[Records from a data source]
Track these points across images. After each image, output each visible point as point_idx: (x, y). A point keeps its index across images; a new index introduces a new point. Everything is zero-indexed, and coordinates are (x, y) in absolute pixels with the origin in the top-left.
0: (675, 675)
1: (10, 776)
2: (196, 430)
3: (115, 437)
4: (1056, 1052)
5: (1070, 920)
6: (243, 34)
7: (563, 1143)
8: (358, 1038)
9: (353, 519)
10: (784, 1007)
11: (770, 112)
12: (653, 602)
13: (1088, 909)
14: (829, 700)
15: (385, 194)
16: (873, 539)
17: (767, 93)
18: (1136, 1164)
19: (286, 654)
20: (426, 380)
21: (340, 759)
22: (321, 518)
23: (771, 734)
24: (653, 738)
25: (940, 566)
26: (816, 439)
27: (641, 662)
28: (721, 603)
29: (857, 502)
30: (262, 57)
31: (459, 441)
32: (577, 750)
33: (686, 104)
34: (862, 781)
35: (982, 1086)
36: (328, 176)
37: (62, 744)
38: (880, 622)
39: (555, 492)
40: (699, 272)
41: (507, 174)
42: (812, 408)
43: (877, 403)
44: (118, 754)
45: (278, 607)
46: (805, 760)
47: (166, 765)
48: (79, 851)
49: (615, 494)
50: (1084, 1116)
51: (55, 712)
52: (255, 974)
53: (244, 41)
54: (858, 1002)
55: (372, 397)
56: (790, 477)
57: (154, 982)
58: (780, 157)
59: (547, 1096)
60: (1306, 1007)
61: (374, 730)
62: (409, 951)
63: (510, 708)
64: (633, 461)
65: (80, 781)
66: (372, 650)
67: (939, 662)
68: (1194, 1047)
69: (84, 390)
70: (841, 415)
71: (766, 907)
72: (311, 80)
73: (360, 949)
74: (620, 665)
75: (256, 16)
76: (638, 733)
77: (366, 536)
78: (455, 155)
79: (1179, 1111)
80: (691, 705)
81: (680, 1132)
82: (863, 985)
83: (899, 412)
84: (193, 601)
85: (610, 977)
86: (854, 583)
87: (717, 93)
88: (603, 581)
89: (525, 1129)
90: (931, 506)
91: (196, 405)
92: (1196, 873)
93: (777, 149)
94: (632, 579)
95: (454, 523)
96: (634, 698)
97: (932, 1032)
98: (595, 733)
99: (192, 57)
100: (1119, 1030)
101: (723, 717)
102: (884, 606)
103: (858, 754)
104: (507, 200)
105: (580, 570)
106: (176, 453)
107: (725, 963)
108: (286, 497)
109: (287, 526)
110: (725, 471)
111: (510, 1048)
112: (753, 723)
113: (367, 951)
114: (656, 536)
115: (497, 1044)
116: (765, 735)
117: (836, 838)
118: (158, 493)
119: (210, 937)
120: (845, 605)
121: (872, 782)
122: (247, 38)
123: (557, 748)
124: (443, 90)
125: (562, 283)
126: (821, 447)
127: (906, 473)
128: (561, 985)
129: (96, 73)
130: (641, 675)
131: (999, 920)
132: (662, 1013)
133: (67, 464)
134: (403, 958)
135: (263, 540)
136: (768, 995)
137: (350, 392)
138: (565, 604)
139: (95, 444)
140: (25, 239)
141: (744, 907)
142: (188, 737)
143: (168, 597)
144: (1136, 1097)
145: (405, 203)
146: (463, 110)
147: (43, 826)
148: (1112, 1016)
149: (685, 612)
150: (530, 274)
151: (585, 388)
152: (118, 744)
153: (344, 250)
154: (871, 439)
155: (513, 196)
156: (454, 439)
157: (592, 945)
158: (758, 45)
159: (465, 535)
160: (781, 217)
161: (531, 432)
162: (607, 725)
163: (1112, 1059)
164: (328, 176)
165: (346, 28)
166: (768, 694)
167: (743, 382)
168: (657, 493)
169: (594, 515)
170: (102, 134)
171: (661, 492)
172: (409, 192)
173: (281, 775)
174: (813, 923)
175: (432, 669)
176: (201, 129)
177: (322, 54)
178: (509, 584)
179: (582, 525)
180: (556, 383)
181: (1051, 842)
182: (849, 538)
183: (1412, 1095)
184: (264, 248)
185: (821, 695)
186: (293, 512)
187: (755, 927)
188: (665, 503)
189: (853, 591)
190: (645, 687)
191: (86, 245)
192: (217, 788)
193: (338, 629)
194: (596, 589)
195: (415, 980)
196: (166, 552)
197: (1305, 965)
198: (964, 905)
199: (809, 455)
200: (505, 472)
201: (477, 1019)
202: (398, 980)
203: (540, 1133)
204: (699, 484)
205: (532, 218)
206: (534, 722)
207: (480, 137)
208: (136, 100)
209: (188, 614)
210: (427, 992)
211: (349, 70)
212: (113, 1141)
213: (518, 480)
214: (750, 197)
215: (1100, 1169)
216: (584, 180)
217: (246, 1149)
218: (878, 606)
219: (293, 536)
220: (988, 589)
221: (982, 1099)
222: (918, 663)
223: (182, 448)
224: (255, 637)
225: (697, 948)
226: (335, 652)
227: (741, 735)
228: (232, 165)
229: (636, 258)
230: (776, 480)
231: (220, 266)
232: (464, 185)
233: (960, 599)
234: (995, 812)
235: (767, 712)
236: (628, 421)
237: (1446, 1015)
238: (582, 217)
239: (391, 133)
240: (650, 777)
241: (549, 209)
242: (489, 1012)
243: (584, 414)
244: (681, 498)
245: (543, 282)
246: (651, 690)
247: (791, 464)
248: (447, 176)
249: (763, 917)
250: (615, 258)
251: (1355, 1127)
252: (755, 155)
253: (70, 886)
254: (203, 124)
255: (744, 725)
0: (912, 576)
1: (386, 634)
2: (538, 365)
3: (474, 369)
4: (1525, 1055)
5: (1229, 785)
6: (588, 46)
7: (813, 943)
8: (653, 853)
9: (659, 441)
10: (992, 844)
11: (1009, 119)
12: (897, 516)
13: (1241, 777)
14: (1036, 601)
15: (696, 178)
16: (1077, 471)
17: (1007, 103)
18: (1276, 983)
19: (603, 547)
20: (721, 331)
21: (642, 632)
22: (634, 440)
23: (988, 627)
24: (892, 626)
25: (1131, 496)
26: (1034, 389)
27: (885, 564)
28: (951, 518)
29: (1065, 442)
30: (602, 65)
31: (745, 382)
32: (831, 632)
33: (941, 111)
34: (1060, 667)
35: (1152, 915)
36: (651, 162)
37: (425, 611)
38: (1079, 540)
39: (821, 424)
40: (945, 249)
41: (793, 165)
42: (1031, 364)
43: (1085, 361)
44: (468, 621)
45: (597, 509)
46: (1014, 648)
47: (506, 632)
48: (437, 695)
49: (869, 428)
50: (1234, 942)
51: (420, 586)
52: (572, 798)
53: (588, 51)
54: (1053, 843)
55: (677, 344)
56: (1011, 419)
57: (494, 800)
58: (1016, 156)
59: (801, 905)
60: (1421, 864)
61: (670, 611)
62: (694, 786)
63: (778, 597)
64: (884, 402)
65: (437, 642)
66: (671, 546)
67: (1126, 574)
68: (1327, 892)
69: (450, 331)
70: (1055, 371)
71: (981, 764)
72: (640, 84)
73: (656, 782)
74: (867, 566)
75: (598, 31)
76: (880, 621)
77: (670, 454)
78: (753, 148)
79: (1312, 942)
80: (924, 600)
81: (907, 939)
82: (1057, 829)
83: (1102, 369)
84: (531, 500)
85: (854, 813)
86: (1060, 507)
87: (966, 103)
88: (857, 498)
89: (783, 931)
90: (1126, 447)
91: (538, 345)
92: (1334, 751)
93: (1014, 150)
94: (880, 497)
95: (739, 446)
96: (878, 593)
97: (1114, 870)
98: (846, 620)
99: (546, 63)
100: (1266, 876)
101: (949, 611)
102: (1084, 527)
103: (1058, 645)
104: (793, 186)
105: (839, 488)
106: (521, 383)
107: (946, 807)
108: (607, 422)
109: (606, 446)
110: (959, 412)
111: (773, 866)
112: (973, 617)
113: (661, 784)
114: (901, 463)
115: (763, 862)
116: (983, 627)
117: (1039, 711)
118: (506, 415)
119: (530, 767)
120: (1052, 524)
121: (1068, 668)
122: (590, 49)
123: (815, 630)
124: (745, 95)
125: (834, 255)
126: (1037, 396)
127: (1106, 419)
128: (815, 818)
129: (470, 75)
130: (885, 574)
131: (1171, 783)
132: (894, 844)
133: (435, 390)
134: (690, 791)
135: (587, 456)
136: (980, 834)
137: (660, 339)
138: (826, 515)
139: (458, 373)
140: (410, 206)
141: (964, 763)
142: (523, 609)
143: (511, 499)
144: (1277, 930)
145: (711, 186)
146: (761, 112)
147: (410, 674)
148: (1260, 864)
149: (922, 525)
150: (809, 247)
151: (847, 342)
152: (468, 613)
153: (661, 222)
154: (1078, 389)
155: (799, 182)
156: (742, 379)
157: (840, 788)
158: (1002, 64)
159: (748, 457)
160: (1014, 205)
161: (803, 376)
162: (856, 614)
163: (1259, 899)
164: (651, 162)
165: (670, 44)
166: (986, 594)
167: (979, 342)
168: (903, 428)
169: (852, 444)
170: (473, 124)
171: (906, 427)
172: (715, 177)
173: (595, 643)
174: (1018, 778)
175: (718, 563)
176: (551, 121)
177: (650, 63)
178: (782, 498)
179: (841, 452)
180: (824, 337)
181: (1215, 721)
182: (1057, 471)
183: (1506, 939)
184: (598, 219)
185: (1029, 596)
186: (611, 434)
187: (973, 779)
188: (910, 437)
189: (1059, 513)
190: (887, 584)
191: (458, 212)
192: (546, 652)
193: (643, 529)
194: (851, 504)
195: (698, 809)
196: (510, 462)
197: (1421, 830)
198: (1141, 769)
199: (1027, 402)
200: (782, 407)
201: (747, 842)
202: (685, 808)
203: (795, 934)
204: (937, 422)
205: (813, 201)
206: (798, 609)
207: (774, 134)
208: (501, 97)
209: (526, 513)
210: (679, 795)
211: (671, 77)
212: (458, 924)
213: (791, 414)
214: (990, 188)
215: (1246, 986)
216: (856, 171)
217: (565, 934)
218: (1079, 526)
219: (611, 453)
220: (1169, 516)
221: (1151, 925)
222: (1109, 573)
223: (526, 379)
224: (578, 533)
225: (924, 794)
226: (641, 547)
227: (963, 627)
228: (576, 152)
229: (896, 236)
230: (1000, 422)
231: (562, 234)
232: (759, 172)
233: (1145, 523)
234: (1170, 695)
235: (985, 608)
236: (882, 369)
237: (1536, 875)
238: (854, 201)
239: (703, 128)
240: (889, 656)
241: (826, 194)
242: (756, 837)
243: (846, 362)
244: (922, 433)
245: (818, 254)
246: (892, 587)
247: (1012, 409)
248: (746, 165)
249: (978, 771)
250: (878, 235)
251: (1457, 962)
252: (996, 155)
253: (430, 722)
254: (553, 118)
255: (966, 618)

■ WHAT YOU SHOULD DO ■
Reproduce the stretch of the listing above from its first line through the line that contains "28: (721, 603)", with both ends included.

■ FINAL RESULT ■
Track these points across images. After each image, output each visible point as point_idx: (x, y). A point keeps its index across images; a new index introduces a new point. Everything is zero-indexed, and coordinates are (x, y) in absolute pixels with the origin in the top-left.
0: (675, 675)
1: (10, 776)
2: (196, 430)
3: (115, 437)
4: (1056, 1052)
5: (1070, 920)
6: (243, 34)
7: (563, 1143)
8: (358, 1038)
9: (353, 519)
10: (784, 1007)
11: (770, 112)
12: (653, 602)
13: (1088, 909)
14: (829, 700)
15: (385, 194)
16: (873, 539)
17: (767, 93)
18: (1136, 1164)
19: (286, 654)
20: (426, 380)
21: (340, 759)
22: (321, 518)
23: (771, 734)
24: (653, 738)
25: (940, 566)
26: (816, 439)
27: (641, 662)
28: (721, 603)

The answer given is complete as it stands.